### What to work on
Show all lines from the data that include the word "diode".

### Records for processing

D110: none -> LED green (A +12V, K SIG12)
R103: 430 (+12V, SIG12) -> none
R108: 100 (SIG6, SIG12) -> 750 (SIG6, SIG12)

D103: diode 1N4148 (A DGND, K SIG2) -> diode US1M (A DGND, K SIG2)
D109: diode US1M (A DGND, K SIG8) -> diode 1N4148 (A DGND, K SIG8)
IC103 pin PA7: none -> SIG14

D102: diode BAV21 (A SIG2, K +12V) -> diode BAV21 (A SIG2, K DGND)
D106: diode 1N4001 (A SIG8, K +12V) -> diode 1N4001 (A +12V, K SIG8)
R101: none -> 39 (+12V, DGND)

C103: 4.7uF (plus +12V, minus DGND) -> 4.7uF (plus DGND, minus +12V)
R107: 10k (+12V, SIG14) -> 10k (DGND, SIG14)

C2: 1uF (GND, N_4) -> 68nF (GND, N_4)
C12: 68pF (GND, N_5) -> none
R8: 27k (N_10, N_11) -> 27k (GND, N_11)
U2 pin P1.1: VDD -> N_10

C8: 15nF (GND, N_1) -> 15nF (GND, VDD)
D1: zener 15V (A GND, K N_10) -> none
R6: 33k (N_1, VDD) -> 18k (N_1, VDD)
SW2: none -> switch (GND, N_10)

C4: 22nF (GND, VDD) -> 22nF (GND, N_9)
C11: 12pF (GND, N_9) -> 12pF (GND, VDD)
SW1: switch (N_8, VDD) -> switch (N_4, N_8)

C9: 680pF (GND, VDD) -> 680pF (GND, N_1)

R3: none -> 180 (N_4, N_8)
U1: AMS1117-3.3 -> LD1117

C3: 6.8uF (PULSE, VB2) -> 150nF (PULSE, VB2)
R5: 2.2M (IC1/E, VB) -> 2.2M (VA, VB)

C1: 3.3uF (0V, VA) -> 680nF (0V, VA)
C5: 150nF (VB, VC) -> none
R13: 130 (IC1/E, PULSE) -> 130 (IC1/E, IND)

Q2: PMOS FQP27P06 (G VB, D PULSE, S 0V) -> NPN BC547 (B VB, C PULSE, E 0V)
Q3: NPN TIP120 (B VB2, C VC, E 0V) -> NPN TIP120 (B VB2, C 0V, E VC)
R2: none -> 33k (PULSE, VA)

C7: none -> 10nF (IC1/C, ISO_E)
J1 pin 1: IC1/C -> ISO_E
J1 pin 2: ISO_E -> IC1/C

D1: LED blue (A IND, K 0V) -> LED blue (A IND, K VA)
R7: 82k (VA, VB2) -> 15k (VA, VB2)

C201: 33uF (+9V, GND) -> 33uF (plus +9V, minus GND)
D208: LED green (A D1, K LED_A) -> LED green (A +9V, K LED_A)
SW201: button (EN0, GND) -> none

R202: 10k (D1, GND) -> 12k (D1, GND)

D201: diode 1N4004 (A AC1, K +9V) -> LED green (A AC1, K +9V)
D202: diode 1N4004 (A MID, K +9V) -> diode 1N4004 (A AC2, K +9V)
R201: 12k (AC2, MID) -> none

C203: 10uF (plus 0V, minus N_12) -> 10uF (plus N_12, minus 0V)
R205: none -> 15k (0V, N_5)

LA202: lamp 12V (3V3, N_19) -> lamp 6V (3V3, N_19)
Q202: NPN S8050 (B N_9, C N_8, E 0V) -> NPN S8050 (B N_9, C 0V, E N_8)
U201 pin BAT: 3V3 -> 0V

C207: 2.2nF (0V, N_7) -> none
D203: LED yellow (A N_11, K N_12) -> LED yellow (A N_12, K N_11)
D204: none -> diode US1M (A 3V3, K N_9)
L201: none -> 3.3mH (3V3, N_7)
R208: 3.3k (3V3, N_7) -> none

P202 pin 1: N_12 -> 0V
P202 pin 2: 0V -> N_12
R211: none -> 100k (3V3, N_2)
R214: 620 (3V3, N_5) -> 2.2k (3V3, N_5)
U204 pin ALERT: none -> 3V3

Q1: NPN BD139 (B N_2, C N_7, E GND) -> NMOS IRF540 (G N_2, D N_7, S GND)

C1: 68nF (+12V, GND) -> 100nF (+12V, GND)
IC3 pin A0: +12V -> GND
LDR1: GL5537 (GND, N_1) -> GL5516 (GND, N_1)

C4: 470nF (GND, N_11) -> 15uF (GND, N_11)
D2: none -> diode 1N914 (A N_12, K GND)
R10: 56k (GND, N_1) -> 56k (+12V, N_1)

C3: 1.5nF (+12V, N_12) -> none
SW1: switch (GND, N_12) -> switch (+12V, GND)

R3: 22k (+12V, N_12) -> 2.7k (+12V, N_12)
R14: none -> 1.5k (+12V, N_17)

### Written solution
D103: diode 1N4148 (A DGND, K SIG2) -> diode US1M (A DGND, K SIG2)
D109: diode US1M (A DGND, K SIG8) -> diode 1N4148 (A DGND, K SIG8)
D102: diode BAV21 (A SIG2, K +12V) -> diode BAV21 (A SIG2, K DGND)
D106: diode 1N4001 (A SIG8, K +12V) -> diode 1N4001 (A +12V, K SIG8)
D201: diode 1N4004 (A AC1, K +9V) -> LED green (A AC1, K +9V)
D202: diode 1N4004 (A MID, K +9V) -> diode 1N4004 (A AC2, K +9V)
D204: none -> diode US1M (A 3V3, K N_9)
D2: none -> diode 1N914 (A N_12, K GND)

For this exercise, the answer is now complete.